● **WORK REQUIRED**: Once the pictures are set aside, copy the records below exactly as they stand.

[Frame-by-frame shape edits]
>>>>>
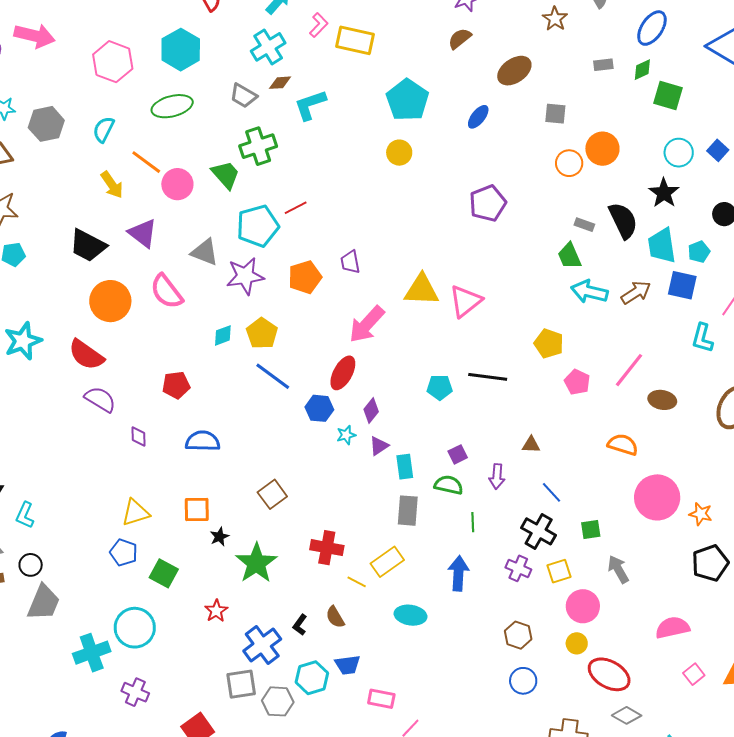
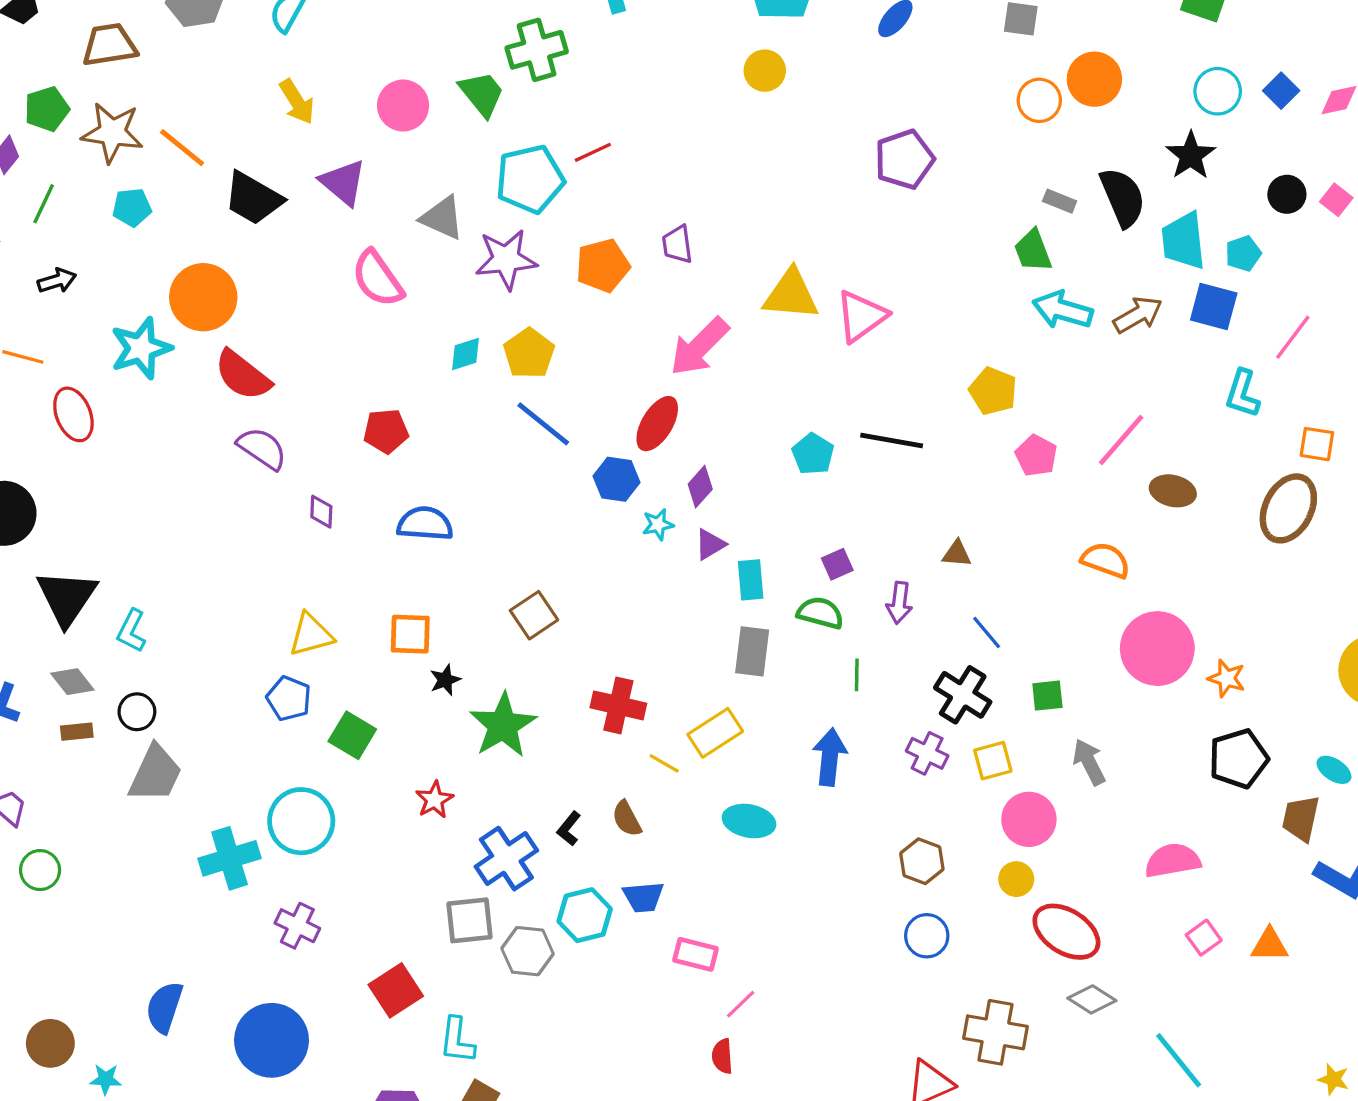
orange line: (146, 162) -> (182, 148), moved
orange circle: (110, 301) -> (203, 297), moved
cyan pentagon: (440, 387) -> (813, 454), turned 30

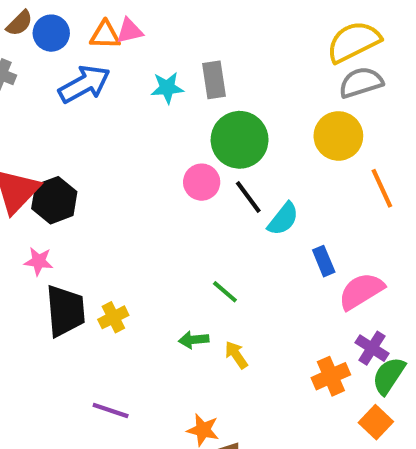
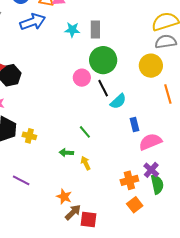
yellow cross: (113, 317) -> (29, 136), turned 32
green semicircle: (389, 376) -> (157, 184), turned 126
orange square: (376, 422) -> (135, 205), moved

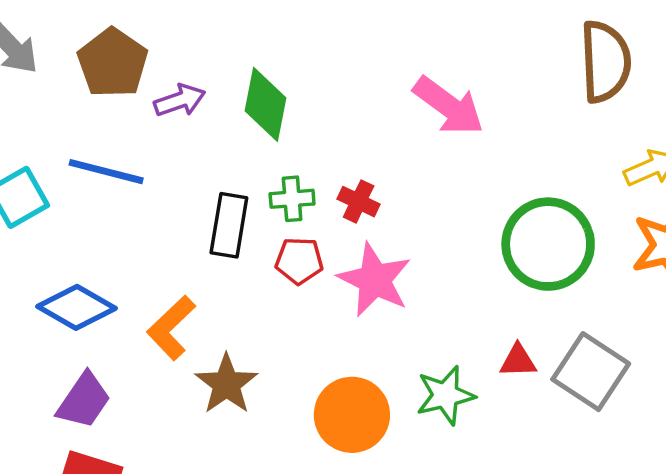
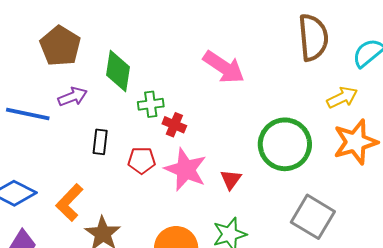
brown pentagon: (113, 63) -> (60, 46), moved
purple arrow: (180, 100) -> (73, 97), moved
green cross: (292, 199) -> (151, 104), moved
black rectangle: (229, 225) -> (100, 142), size x0.7
red triangle: (518, 361) -> (231, 179), moved, turned -50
<<<<<
● **SOLUTION TO THIS TASK**:
orange line: (146, 162) -> (182, 148), moved
orange circle: (110, 301) -> (203, 297), moved
cyan pentagon: (440, 387) -> (813, 454), turned 30

yellow cross: (113, 317) -> (29, 136), turned 32
green semicircle: (389, 376) -> (157, 184), turned 126
orange square: (376, 422) -> (135, 205), moved

brown pentagon: (113, 63) -> (60, 46), moved
purple arrow: (180, 100) -> (73, 97), moved
green cross: (292, 199) -> (151, 104), moved
black rectangle: (229, 225) -> (100, 142), size x0.7
red triangle: (518, 361) -> (231, 179), moved, turned -50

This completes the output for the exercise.